**What you will do:** Before copying, find the line below that contains "RTC1 pin SDA: A0 -> D2"; then return it and all later lines exactly, up to and including the final line, with no pictures.

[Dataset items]
########

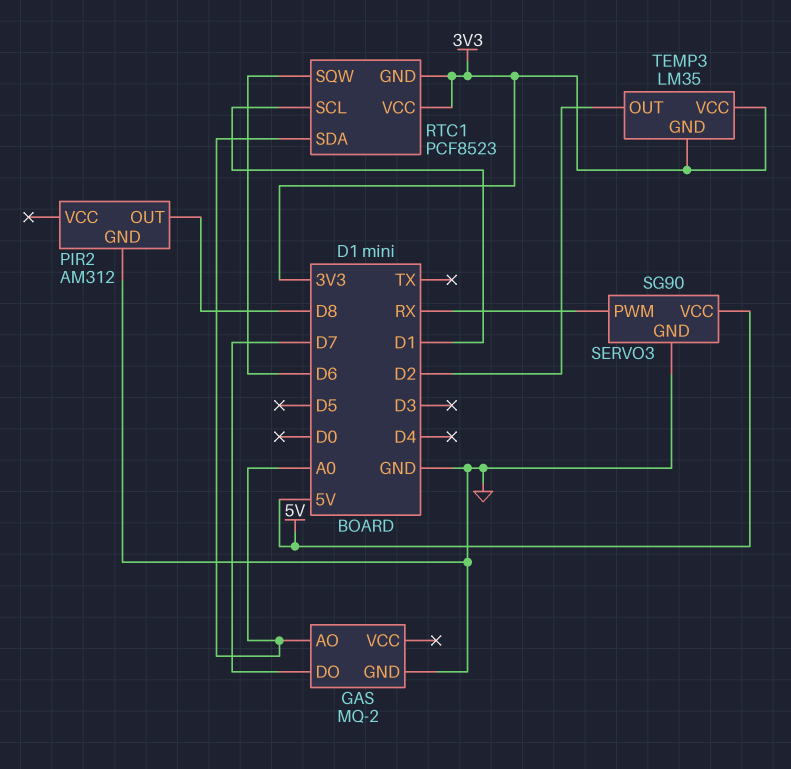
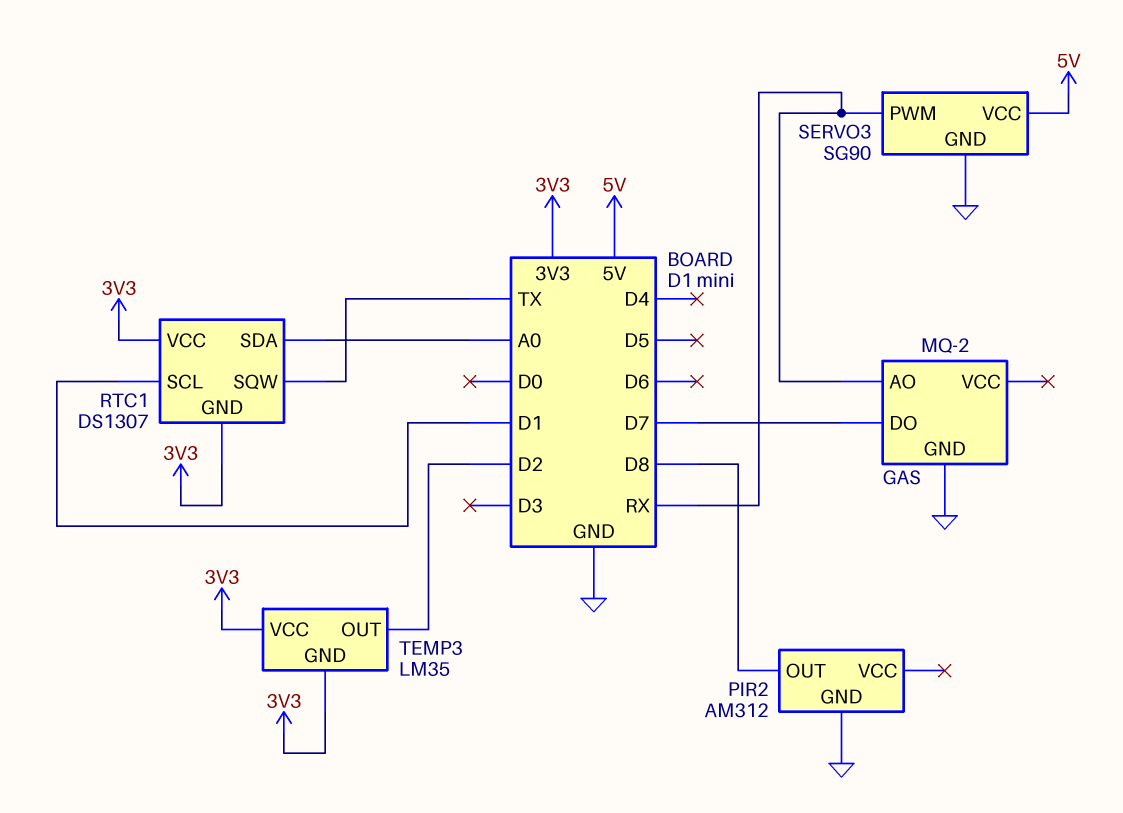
GAS pin AO: A0 -> RX
RTC1: PCF8523 -> DS1307
RTC1 pin SQW: D6 -> TX

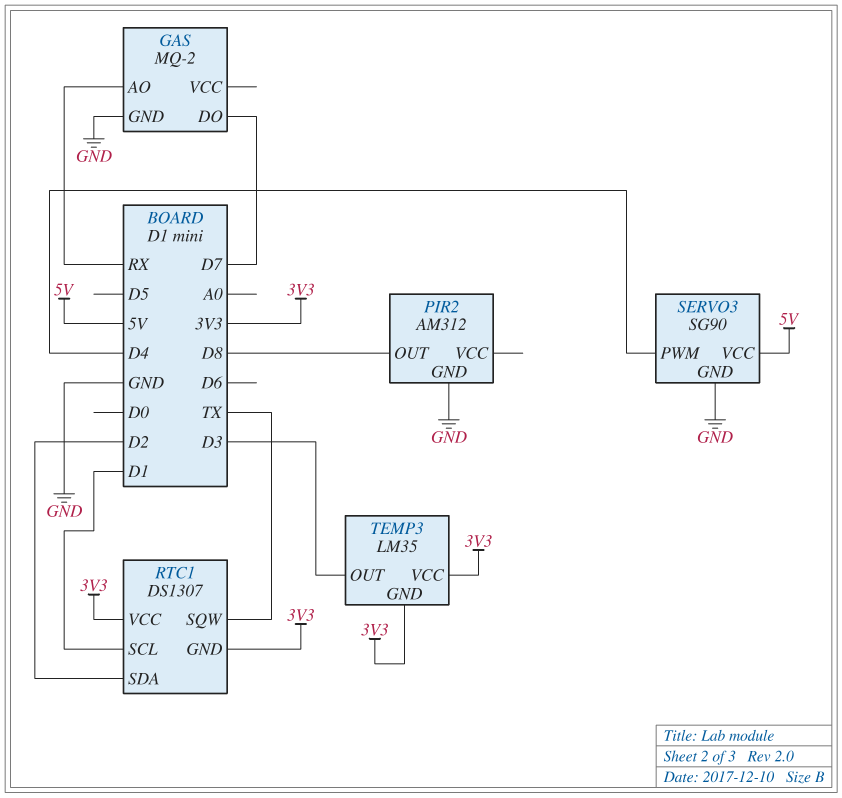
RTC1 pin SDA: A0 -> D2
SERVO3 pin PWM: RX -> D4
TEMP3 pin OUT: D2 -> D3

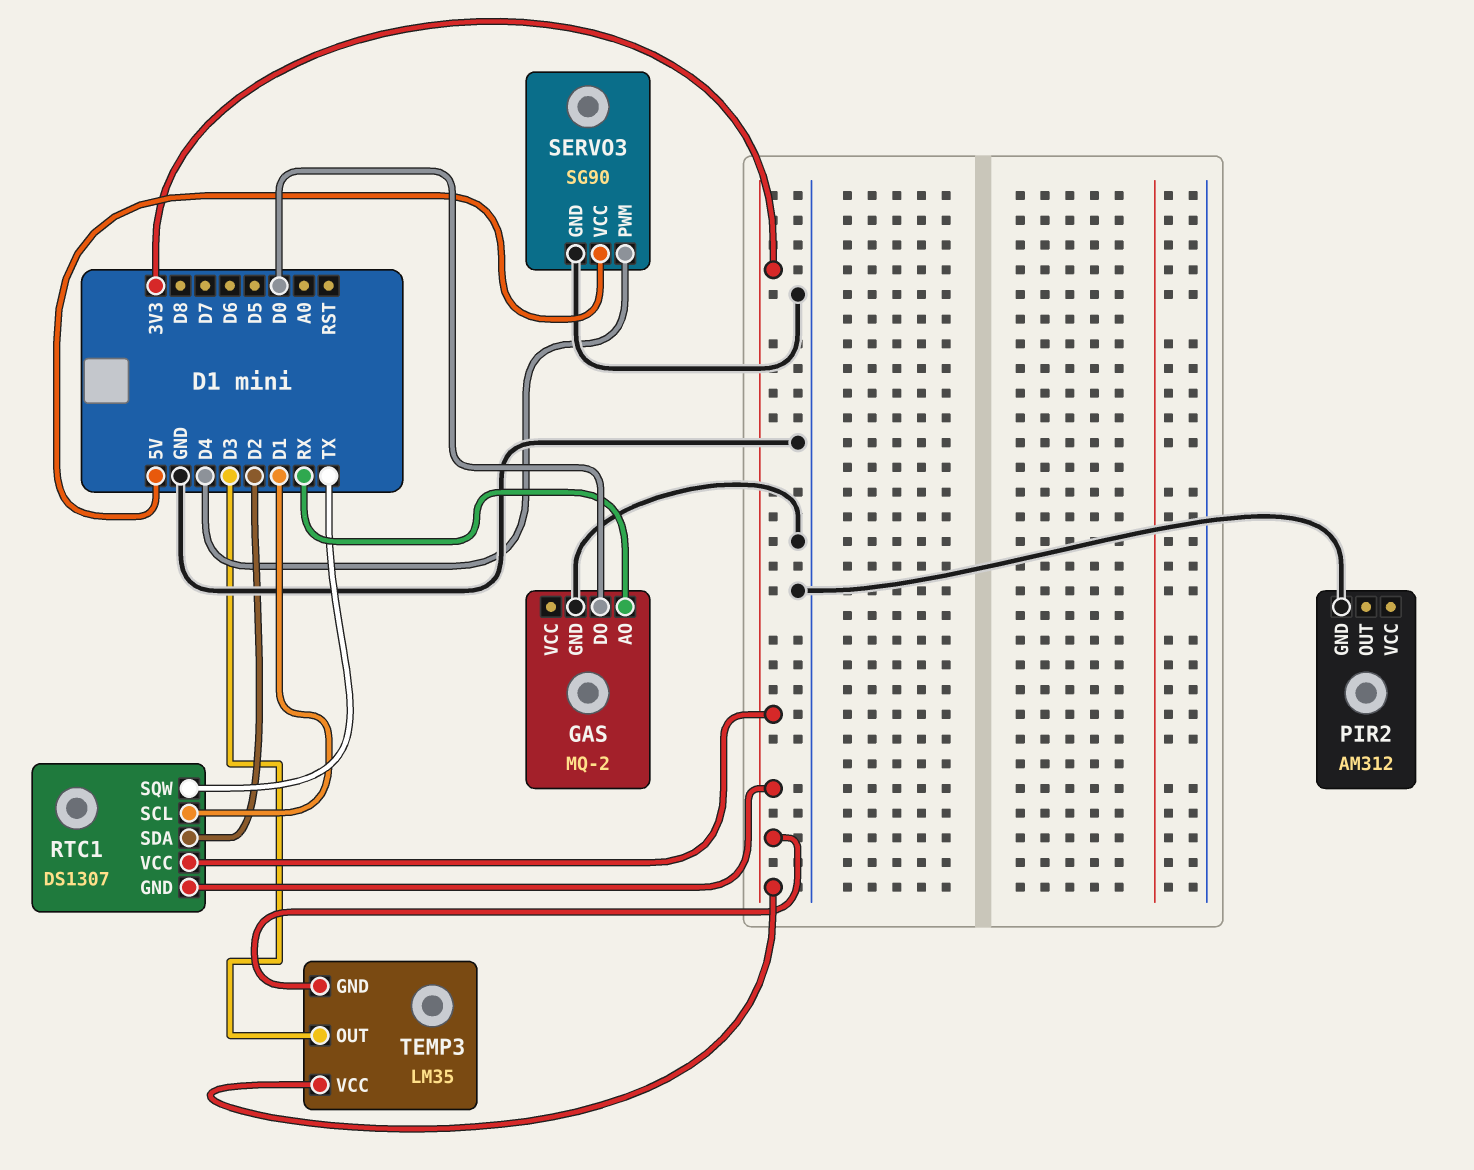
GAS pin DO: D7 -> D0
PIR2 pin OUT: D8 -> none

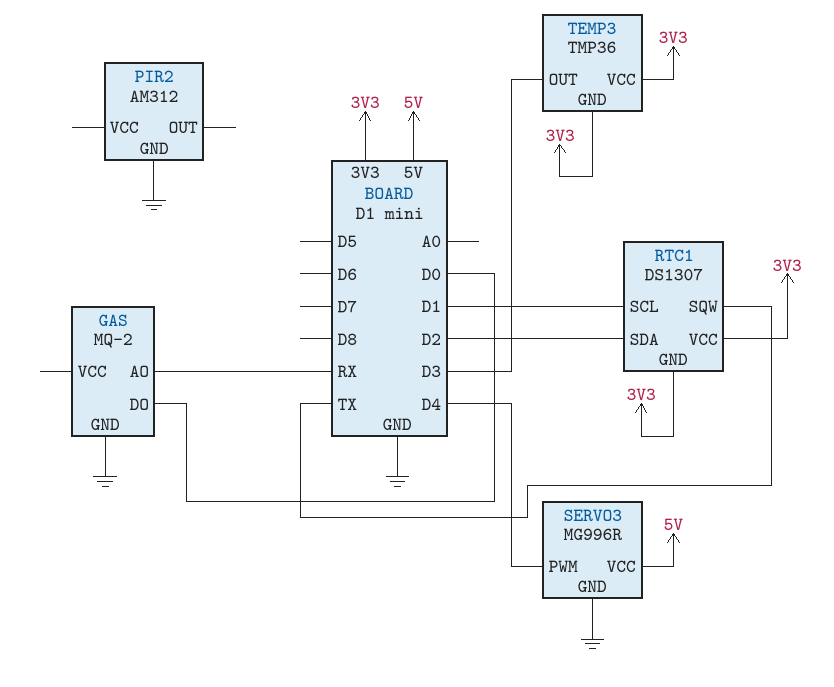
SERVO3: SG90 -> MG996R
TEMP3: LM35 -> TMP36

########

**Response to the exercise:**
RTC1 pin SDA: A0 -> D2
SERVO3 pin PWM: RX -> D4
TEMP3 pin OUT: D2 -> D3

GAS pin DO: D7 -> D0
PIR2 pin OUT: D8 -> none

SERVO3: SG90 -> MG996R
TEMP3: LM35 -> TMP36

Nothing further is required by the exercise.